Available data start

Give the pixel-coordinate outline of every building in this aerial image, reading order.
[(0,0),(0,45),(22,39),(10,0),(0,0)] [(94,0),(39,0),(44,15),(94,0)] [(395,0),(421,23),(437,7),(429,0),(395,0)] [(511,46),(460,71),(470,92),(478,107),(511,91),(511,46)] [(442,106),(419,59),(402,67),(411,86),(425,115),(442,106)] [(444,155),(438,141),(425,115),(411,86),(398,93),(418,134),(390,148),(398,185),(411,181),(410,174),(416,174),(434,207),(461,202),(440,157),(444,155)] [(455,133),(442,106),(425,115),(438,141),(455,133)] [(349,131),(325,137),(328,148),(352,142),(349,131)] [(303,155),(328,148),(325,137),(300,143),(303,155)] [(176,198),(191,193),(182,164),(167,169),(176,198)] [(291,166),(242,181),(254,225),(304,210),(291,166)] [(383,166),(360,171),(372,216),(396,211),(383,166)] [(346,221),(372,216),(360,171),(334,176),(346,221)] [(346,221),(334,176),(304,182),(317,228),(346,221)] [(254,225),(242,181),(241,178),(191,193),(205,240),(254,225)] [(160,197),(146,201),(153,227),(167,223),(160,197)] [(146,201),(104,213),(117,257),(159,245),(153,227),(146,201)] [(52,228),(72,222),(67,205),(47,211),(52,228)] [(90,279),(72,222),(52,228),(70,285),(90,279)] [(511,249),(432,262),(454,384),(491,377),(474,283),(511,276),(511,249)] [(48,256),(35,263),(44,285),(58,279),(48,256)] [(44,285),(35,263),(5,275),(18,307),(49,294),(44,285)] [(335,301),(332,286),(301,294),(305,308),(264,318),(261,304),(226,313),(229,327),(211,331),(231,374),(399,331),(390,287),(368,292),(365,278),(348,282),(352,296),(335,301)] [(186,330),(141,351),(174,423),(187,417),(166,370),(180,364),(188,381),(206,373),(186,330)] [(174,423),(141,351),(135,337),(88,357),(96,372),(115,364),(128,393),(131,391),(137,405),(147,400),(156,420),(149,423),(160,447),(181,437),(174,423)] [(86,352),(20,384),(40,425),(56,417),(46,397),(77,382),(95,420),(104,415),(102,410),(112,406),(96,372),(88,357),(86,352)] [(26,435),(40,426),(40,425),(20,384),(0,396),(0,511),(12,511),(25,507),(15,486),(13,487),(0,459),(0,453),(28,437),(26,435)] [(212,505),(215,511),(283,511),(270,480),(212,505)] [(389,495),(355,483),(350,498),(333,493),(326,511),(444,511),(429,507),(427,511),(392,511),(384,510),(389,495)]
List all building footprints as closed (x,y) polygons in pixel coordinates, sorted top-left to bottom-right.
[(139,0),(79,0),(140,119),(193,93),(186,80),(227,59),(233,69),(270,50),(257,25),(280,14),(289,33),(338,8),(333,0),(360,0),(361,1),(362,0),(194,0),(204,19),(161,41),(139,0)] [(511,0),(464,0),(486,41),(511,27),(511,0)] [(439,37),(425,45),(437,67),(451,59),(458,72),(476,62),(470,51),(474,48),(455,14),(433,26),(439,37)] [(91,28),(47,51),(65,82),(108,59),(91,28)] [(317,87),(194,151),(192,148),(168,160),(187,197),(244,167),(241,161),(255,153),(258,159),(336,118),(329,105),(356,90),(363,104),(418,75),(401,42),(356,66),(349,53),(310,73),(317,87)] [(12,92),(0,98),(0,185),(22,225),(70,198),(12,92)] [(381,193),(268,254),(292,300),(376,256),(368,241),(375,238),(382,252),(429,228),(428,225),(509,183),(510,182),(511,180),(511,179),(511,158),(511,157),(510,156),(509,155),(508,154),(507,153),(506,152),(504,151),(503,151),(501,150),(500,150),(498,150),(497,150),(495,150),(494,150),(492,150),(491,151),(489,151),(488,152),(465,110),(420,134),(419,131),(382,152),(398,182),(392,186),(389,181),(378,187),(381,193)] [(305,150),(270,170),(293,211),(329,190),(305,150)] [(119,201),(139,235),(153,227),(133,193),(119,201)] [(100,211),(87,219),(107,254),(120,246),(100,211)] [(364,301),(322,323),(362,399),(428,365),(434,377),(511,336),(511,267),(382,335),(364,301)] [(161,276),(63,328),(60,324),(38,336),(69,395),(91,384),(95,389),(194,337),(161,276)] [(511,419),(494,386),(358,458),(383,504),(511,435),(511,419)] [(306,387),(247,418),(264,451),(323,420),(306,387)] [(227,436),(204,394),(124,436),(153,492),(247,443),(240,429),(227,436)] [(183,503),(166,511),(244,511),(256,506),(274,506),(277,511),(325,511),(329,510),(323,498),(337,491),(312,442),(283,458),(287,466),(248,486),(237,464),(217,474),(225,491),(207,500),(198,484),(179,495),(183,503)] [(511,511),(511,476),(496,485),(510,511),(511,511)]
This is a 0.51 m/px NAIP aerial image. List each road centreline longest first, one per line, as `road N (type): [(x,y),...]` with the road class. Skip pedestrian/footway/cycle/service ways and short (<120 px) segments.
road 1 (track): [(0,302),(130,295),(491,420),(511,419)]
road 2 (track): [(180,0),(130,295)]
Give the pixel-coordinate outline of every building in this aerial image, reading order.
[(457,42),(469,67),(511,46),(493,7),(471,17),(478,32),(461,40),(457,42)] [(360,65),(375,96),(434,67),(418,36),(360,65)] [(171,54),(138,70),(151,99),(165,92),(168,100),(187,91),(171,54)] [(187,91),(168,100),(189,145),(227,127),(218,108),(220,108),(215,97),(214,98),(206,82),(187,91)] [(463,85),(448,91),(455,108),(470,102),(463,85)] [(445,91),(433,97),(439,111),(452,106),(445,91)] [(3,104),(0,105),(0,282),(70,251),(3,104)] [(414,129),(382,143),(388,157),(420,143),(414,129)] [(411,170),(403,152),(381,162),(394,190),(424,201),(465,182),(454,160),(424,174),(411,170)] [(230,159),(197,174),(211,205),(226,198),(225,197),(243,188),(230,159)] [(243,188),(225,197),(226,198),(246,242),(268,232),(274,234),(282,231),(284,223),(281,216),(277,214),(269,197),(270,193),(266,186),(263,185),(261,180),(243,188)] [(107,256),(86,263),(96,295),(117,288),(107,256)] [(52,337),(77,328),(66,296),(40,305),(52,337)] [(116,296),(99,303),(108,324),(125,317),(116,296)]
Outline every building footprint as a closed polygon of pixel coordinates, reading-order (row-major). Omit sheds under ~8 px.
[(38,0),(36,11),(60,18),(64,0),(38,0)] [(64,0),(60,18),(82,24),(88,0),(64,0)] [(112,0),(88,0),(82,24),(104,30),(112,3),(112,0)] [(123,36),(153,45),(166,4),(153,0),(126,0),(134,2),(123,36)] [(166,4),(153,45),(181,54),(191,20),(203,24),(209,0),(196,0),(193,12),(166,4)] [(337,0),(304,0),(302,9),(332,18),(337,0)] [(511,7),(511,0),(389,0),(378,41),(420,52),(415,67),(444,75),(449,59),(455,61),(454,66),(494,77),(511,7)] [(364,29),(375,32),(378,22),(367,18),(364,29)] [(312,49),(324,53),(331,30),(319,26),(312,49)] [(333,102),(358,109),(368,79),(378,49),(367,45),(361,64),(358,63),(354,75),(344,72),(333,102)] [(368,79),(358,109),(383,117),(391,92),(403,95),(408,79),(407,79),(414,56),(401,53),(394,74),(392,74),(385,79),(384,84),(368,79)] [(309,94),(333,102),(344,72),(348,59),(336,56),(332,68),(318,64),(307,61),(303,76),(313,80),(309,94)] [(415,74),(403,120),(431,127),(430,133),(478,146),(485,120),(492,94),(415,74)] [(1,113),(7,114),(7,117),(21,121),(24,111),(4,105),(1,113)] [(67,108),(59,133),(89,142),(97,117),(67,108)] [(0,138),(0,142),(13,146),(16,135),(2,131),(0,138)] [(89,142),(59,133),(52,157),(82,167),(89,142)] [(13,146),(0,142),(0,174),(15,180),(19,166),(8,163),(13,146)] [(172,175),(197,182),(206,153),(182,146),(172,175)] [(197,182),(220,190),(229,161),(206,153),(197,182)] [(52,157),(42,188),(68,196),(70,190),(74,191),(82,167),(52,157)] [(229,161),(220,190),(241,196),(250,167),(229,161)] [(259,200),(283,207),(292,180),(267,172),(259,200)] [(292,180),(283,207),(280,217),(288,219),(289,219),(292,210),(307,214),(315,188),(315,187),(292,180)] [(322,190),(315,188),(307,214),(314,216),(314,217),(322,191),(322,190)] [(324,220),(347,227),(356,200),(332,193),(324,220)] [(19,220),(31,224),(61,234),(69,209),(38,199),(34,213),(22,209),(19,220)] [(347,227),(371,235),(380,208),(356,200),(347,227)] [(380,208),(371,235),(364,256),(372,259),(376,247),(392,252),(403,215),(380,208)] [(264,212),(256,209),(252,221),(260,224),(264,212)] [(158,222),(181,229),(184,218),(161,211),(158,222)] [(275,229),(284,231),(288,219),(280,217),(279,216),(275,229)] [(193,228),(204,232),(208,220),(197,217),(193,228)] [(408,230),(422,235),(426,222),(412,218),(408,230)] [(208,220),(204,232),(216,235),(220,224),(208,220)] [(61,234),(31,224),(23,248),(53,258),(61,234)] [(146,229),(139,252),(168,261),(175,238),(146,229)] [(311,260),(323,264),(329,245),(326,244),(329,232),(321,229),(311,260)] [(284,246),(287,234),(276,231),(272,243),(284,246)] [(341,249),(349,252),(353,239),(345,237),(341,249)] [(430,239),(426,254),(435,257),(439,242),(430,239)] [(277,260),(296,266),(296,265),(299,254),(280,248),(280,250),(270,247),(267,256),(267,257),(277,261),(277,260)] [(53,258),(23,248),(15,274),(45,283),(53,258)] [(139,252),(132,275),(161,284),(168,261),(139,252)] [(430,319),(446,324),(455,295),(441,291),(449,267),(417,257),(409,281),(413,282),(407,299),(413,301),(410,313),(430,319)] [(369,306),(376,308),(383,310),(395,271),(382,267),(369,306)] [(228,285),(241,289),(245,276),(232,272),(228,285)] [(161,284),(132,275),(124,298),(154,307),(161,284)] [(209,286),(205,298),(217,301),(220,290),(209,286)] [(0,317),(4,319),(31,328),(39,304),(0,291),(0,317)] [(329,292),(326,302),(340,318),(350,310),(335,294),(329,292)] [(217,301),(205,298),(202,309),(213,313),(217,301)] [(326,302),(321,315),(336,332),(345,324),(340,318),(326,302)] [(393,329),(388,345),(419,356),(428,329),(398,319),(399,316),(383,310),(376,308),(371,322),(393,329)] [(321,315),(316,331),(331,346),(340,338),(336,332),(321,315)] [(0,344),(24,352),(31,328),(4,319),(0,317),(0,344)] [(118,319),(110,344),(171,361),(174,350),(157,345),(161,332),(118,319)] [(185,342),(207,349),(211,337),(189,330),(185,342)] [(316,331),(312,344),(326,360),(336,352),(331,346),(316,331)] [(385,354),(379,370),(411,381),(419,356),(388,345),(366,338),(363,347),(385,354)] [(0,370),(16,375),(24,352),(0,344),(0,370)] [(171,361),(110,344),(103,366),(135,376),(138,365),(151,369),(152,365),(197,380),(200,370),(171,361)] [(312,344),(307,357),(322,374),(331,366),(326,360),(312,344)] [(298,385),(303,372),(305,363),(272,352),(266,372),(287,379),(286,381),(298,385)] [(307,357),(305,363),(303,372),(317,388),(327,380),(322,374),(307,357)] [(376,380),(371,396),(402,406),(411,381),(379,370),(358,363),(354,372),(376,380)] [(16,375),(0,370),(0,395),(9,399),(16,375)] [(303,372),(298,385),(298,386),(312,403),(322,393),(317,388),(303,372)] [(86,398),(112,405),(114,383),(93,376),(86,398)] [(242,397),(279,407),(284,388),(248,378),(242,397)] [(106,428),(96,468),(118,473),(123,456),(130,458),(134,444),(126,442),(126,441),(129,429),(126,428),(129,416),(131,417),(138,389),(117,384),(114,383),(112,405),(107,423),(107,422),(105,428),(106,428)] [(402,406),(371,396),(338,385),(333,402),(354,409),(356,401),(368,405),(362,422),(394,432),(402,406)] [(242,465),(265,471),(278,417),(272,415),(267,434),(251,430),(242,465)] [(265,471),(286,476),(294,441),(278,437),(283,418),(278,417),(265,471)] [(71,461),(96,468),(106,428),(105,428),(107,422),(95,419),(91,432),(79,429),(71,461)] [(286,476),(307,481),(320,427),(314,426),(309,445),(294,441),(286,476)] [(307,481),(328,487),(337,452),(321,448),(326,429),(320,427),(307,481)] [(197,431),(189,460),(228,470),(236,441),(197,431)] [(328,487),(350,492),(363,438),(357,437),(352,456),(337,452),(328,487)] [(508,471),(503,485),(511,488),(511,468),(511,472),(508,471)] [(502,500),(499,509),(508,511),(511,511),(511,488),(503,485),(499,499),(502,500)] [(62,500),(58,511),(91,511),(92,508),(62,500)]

Available data end

Problem to solve | Gather every line of the records above that contains the string "List", with case counting, and copy each one out.

Exercise result |
List all building footprints as closed (x,y) polygons in pixel coordinates, sorted top-left to bottom-right.
This is a 0.51 m/px NAIP aerial image. List each road centreline longest first, one per line, as `road N (type): [(x,y),...]` with the road class. Skip pedestrian/footway/cycle/service ways and short (<120 px) segments.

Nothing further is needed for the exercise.